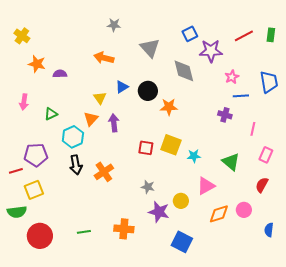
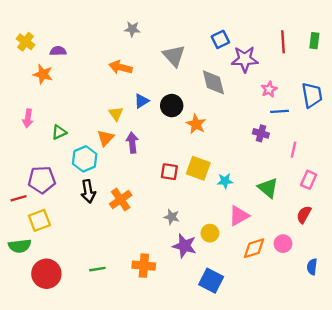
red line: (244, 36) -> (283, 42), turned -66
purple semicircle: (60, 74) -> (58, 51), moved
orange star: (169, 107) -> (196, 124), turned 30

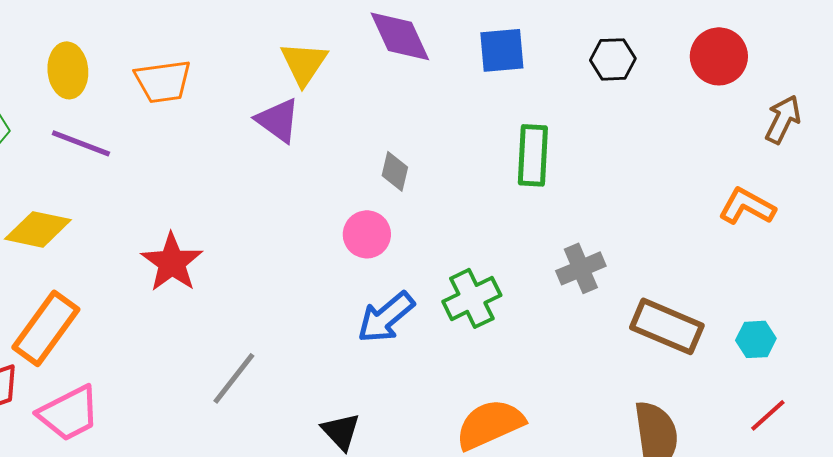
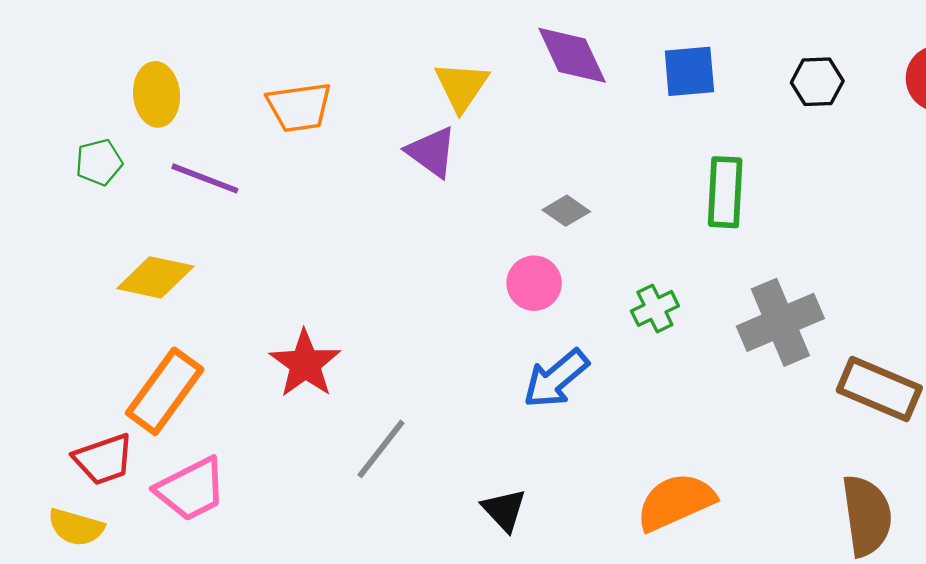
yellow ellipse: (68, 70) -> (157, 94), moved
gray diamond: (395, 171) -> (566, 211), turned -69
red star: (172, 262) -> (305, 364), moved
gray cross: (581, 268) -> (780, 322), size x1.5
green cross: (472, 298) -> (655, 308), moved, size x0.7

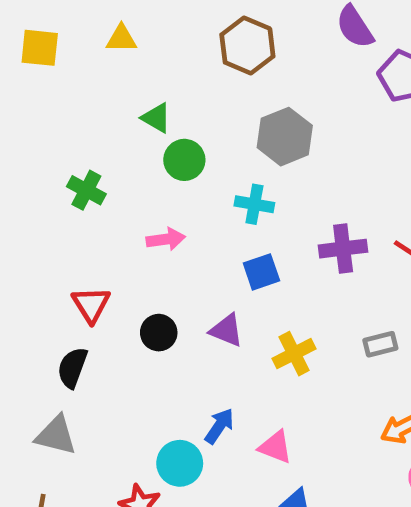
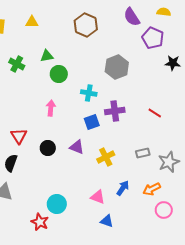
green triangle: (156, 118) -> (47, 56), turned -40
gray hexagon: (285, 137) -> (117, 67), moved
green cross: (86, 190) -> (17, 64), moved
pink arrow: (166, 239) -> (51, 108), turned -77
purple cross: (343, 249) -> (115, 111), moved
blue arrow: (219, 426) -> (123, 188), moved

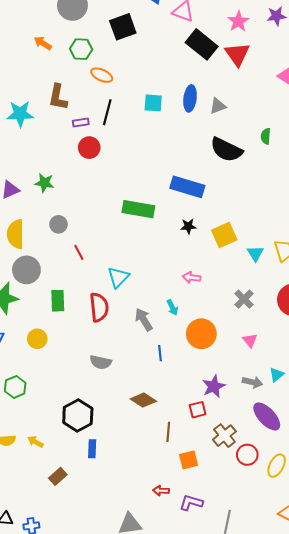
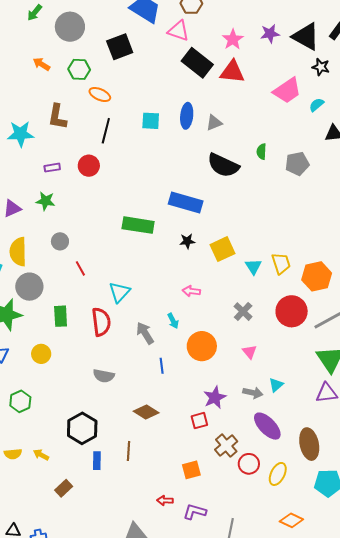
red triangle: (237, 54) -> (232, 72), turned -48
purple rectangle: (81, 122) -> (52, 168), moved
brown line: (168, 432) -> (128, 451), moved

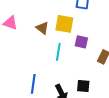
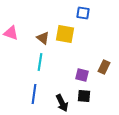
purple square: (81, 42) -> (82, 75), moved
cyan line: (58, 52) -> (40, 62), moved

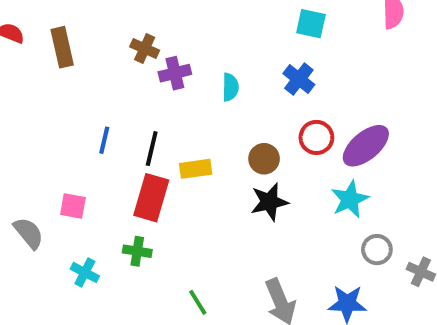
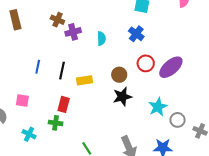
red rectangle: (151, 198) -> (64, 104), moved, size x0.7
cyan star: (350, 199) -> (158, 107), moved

▸ Directions
Your reply should consist of the data, transcribed exactly, and should hold no pictures.

▸ Exercise output
red line: (244, 36) -> (283, 42), turned -66
purple semicircle: (60, 74) -> (58, 51), moved
orange star: (169, 107) -> (196, 124), turned 30

yellow ellipse: (68, 70) -> (157, 94), moved
gray diamond: (395, 171) -> (566, 211), turned -69
red star: (172, 262) -> (305, 364), moved
gray cross: (581, 268) -> (780, 322), size x1.5
green cross: (472, 298) -> (655, 308), moved, size x0.7

green triangle: (156, 118) -> (47, 56), turned -40
gray hexagon: (285, 137) -> (117, 67), moved
green cross: (86, 190) -> (17, 64), moved
pink arrow: (166, 239) -> (51, 108), turned -77
purple cross: (343, 249) -> (115, 111), moved
blue arrow: (219, 426) -> (123, 188), moved

red triangle: (237, 54) -> (232, 72), turned -48
purple rectangle: (81, 122) -> (52, 168), moved
brown line: (168, 432) -> (128, 451), moved

purple square: (81, 42) -> (82, 75), moved
cyan line: (58, 52) -> (40, 62), moved

red rectangle: (151, 198) -> (64, 104), moved, size x0.7
cyan star: (350, 199) -> (158, 107), moved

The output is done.